**INPUT MATERIAL**

^^^^^^^^^^^^^^^^

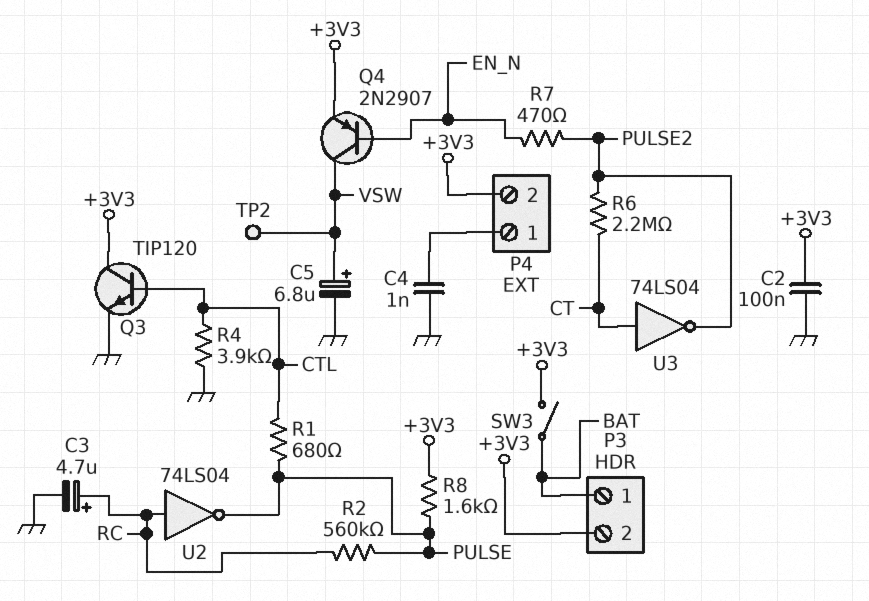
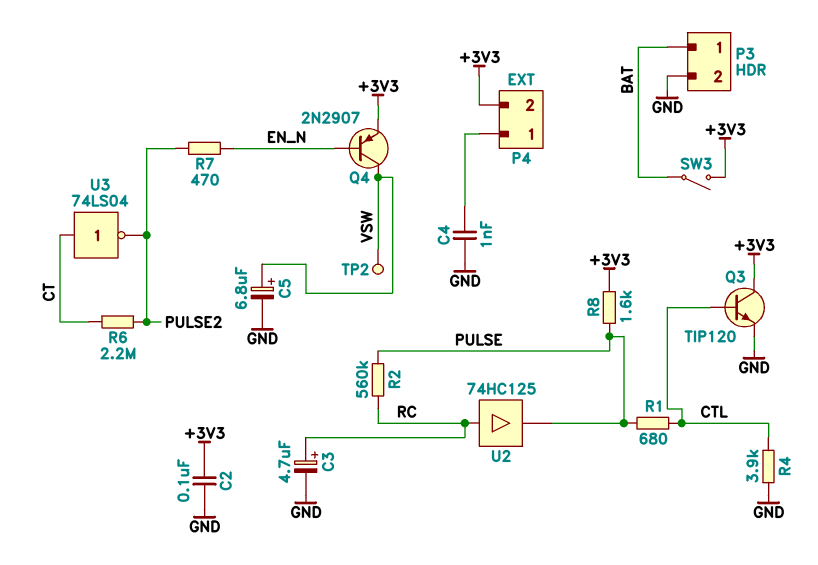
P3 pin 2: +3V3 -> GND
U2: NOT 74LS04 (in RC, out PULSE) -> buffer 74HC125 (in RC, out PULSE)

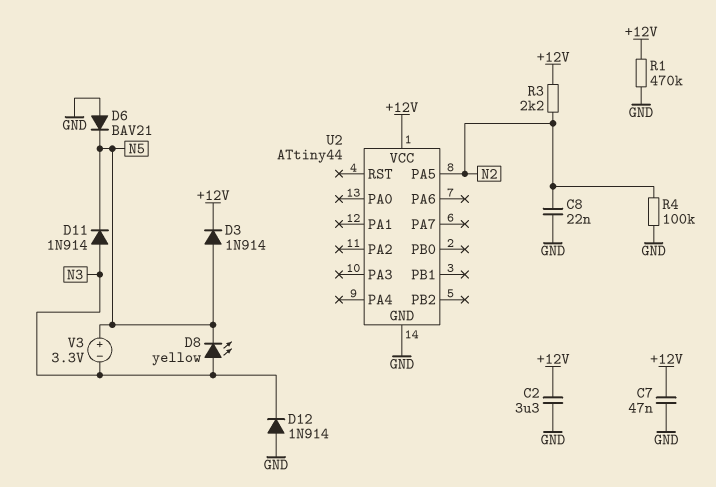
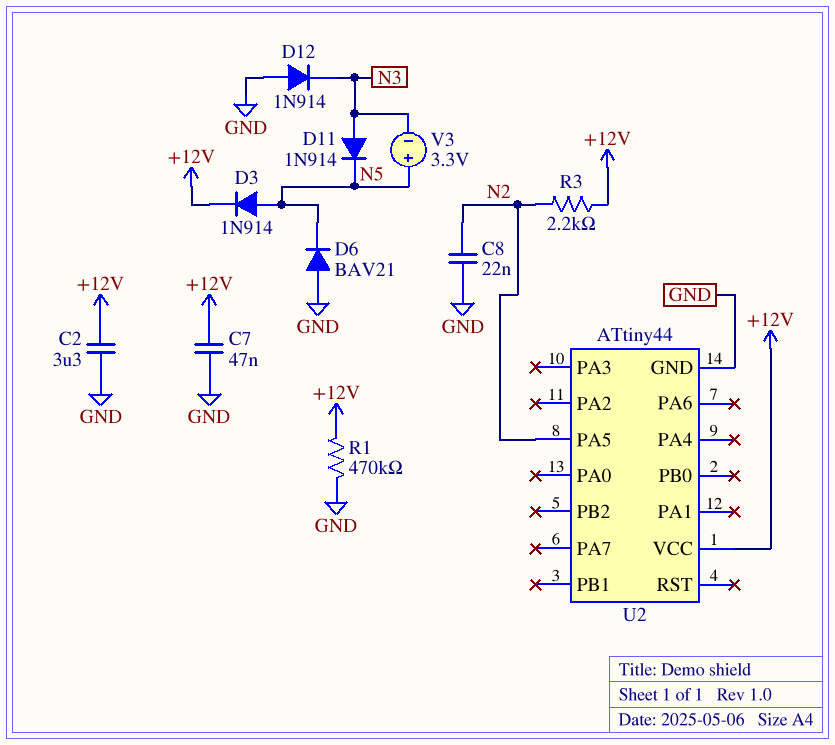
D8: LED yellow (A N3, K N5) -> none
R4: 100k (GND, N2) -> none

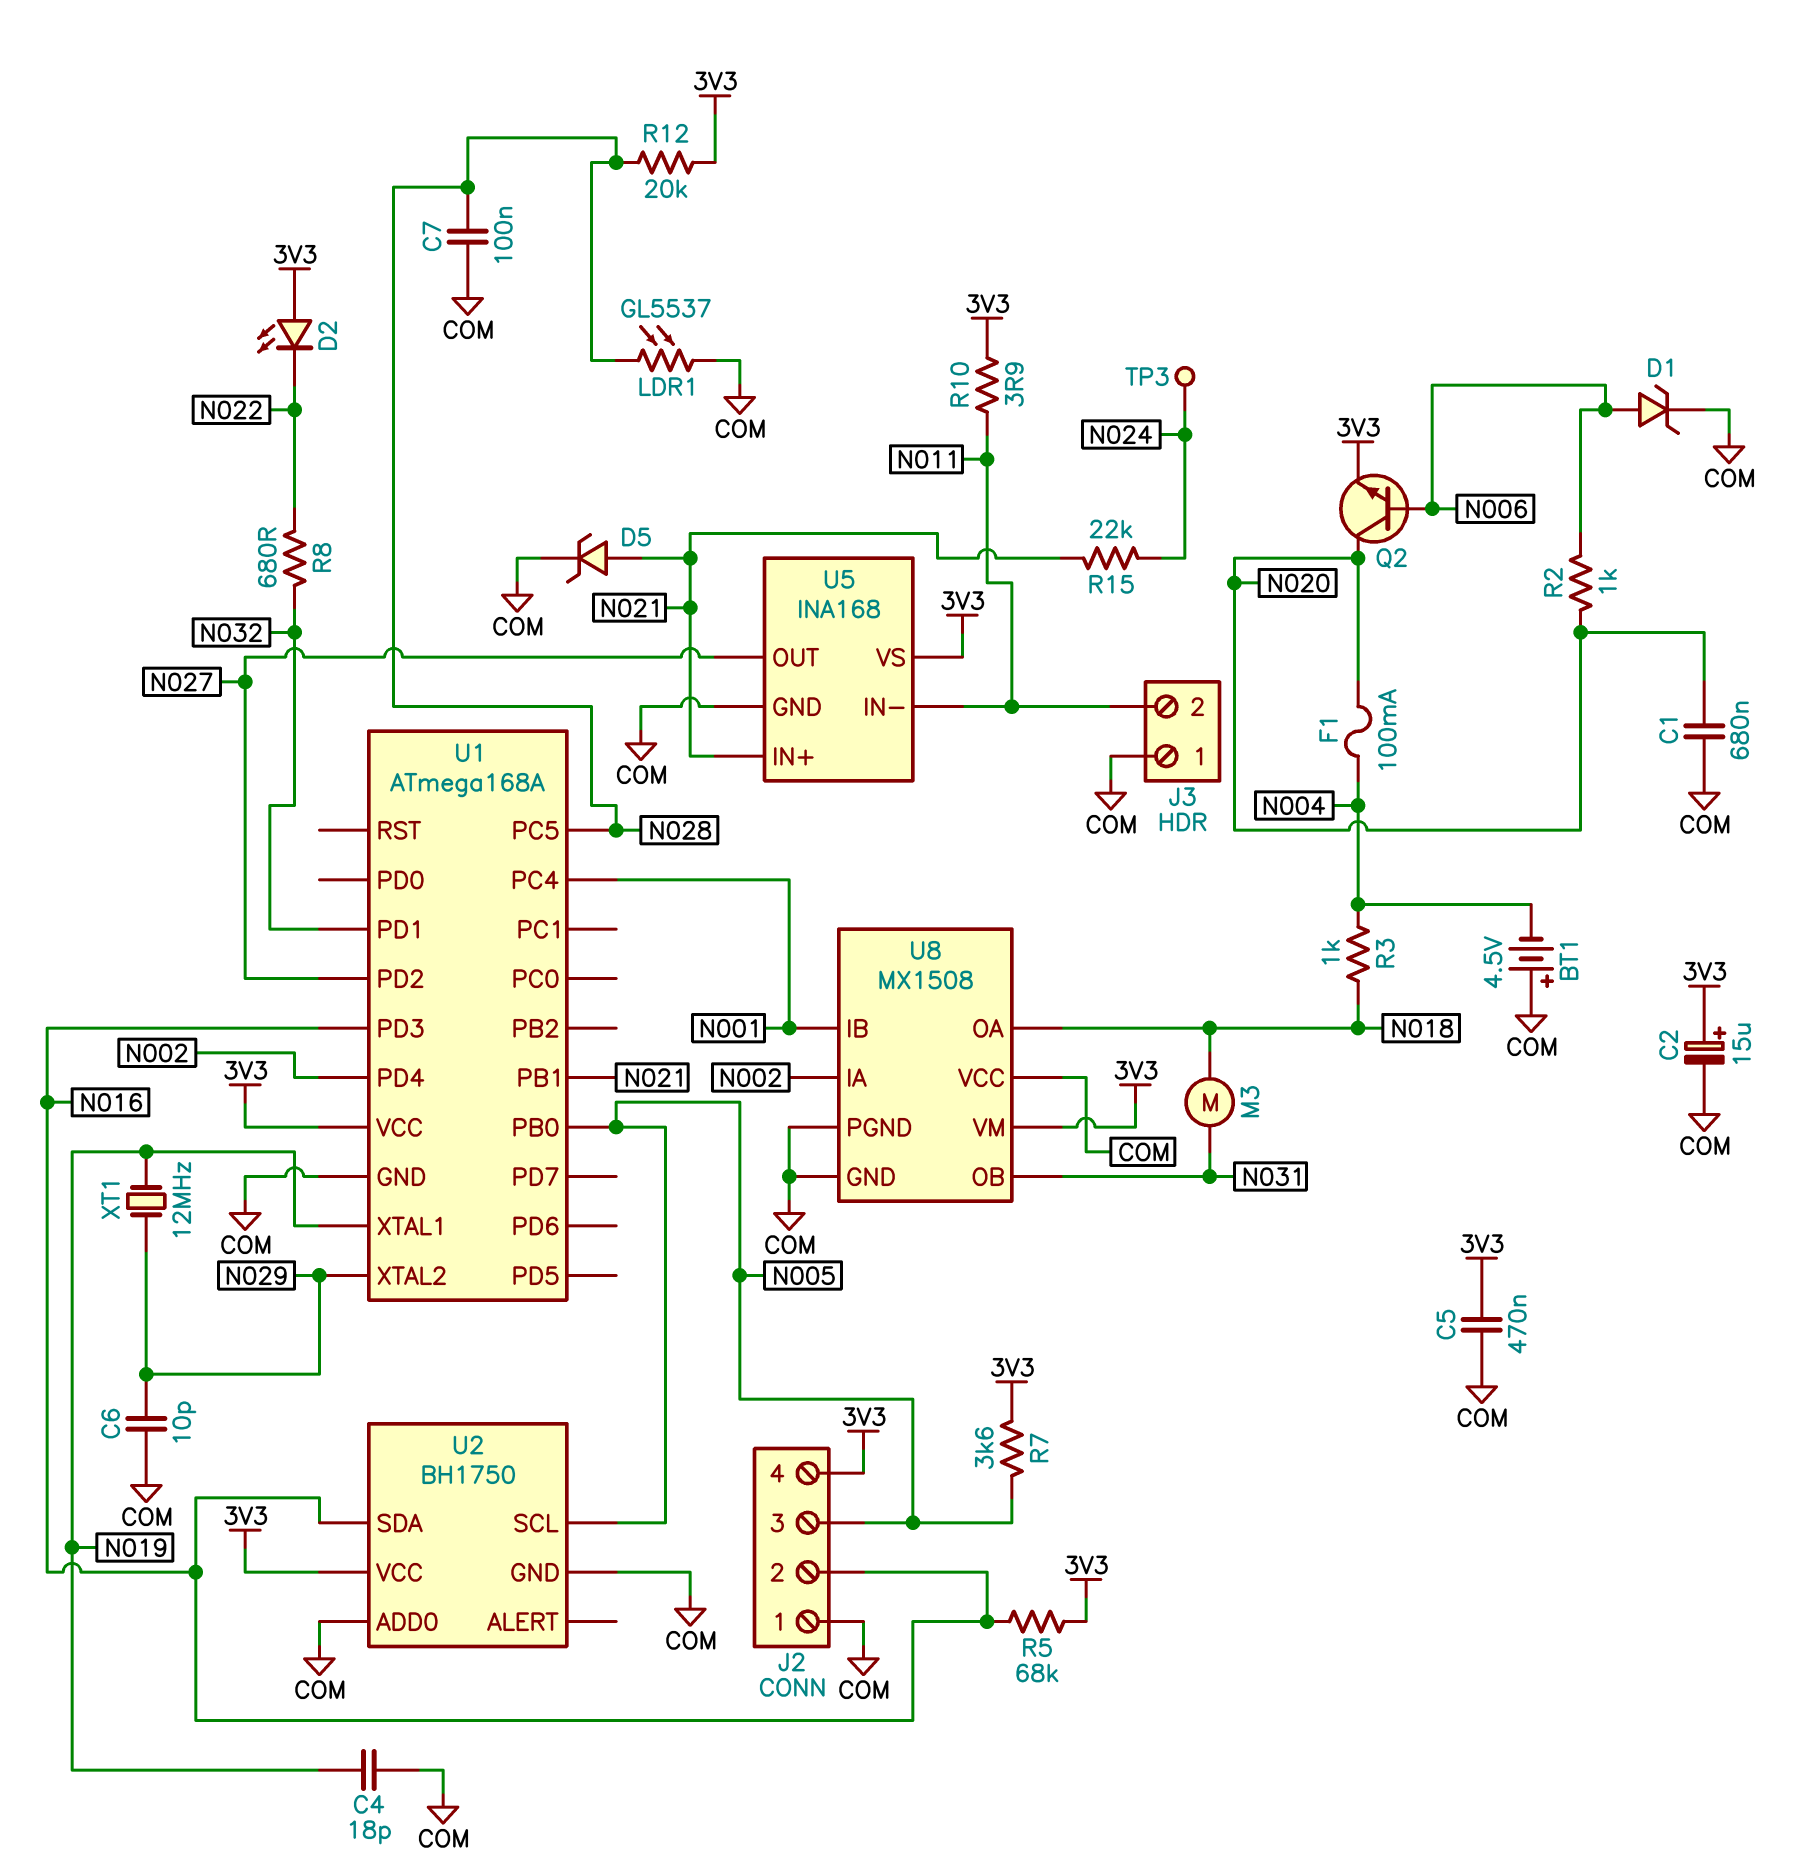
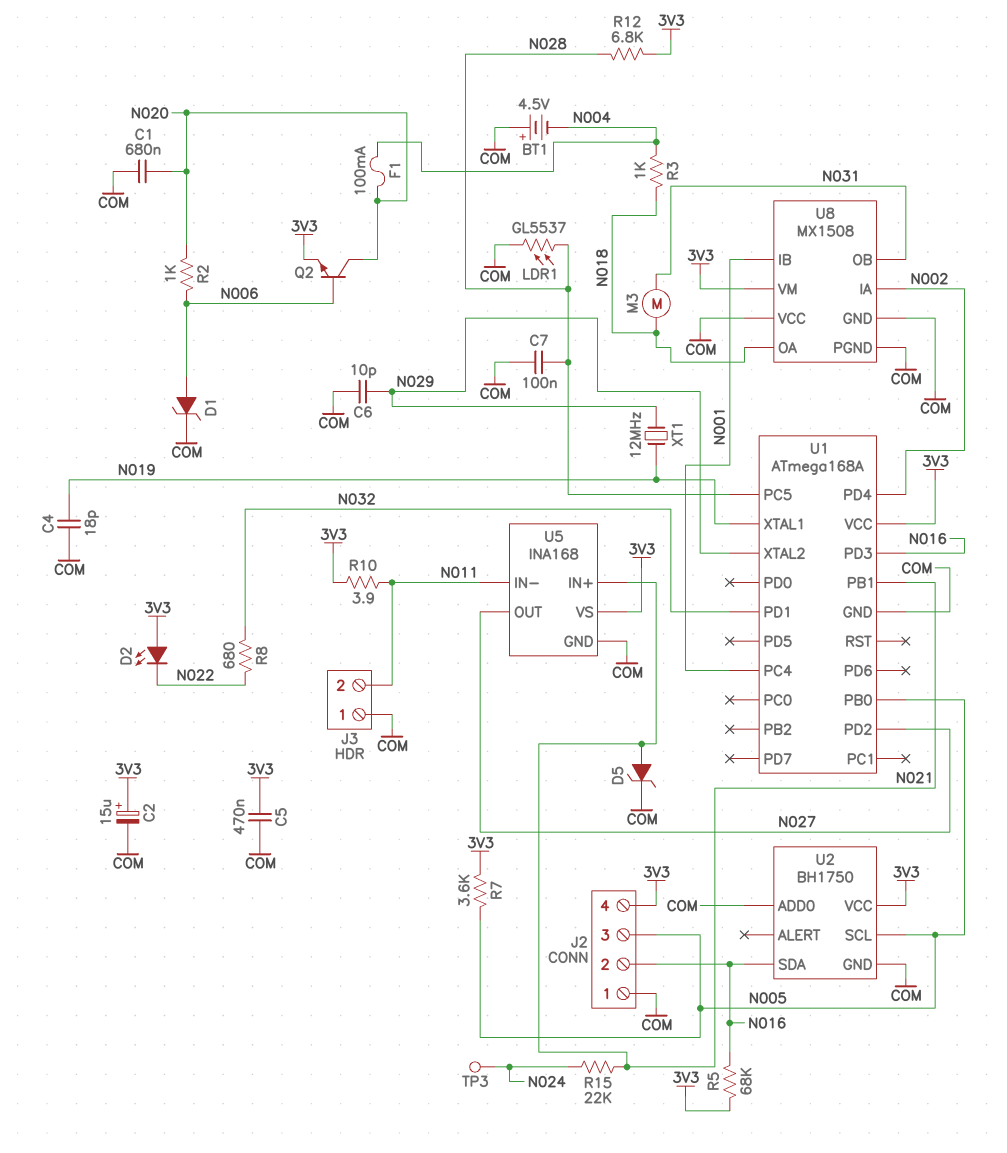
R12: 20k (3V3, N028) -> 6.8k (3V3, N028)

^^^^^^^^^^^^^^^^

**TRY IT**
All that is needed is an exact copy of the entries above, minus the pictures.

**TASK RESULT**
P3 pin 2: +3V3 -> GND
U2: NOT 74LS04 (in RC, out PULSE) -> buffer 74HC125 (in RC, out PULSE)

D8: LED yellow (A N3, K N5) -> none
R4: 100k (GND, N2) -> none

R12: 20k (3V3, N028) -> 6.8k (3V3, N028)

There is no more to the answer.